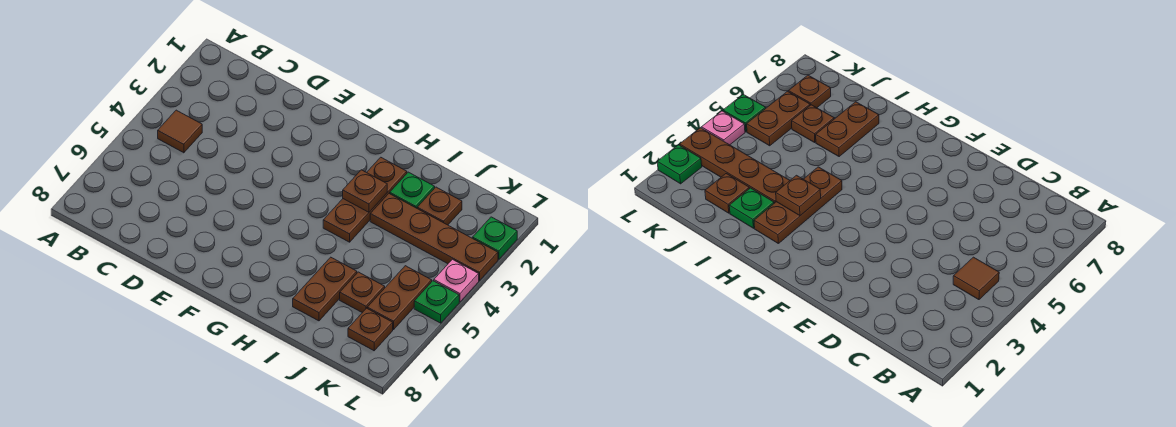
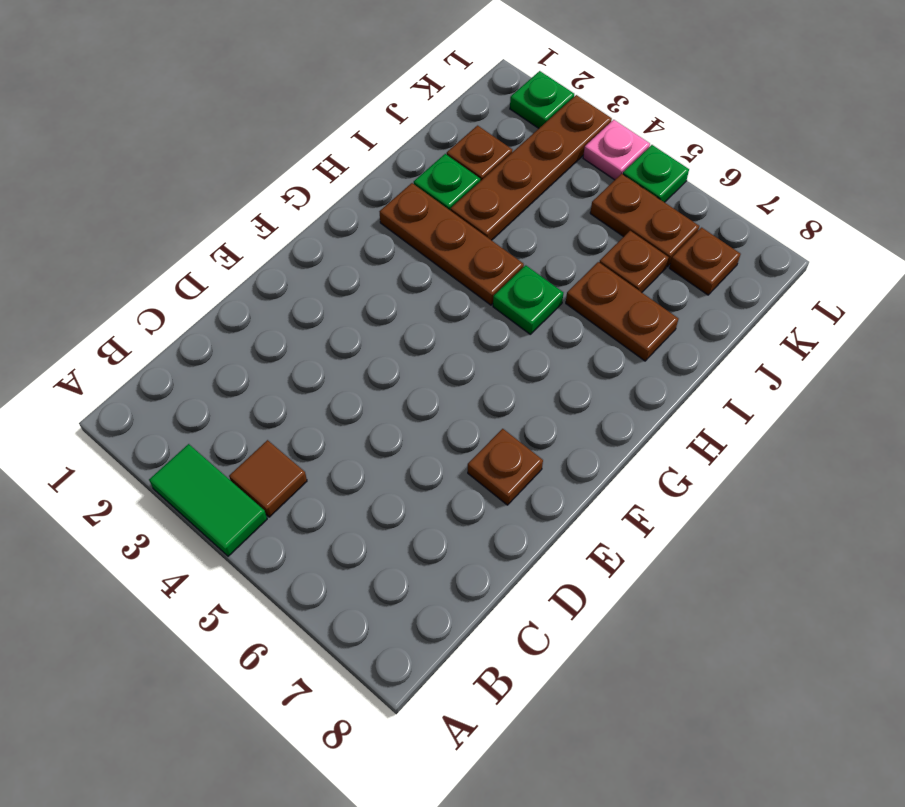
none -> green tile A3:A4 level 1
brown plate H3 level 2 -> brown plate E7 level 1
none -> green plate H5 level 1

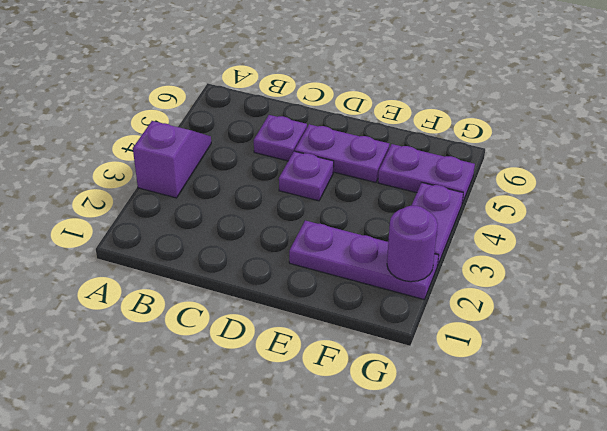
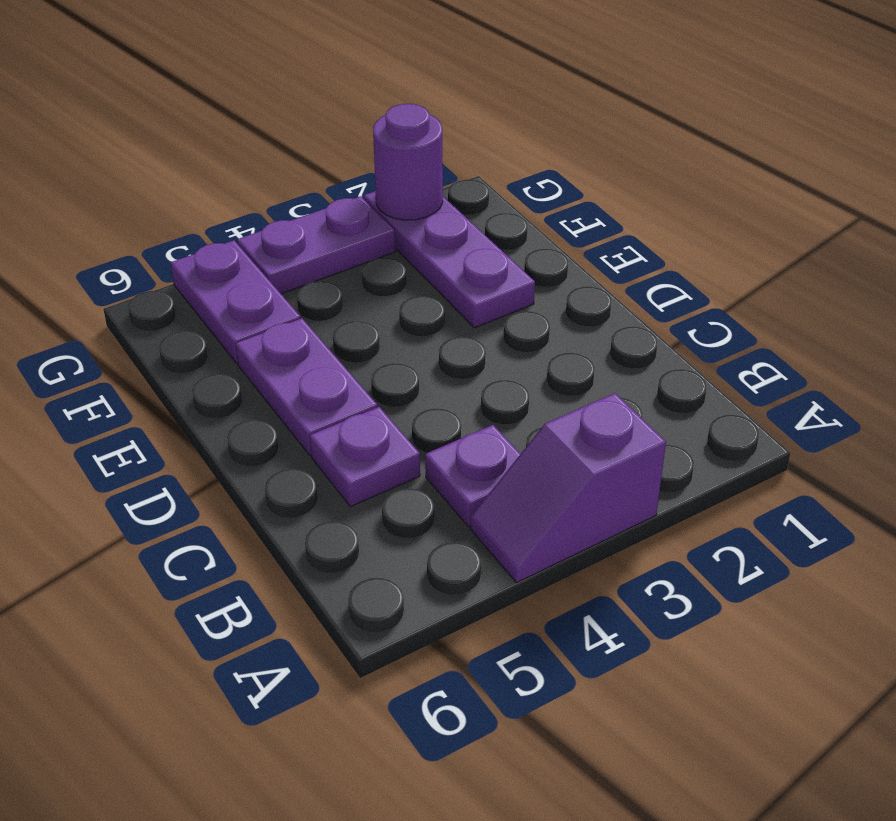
purple plate D4 level 1 -> purple plate B4 level 1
■ ■ ■ ■ ■
- [WHAT TO PRODUCE]: None of the pictures should be carried over when the data above is transcribed exactly.

- [REPLY]:
none -> green tile A3:A4 level 1
brown plate H3 level 2 -> brown plate E7 level 1
none -> green plate H5 level 1

purple plate D4 level 1 -> purple plate B4 level 1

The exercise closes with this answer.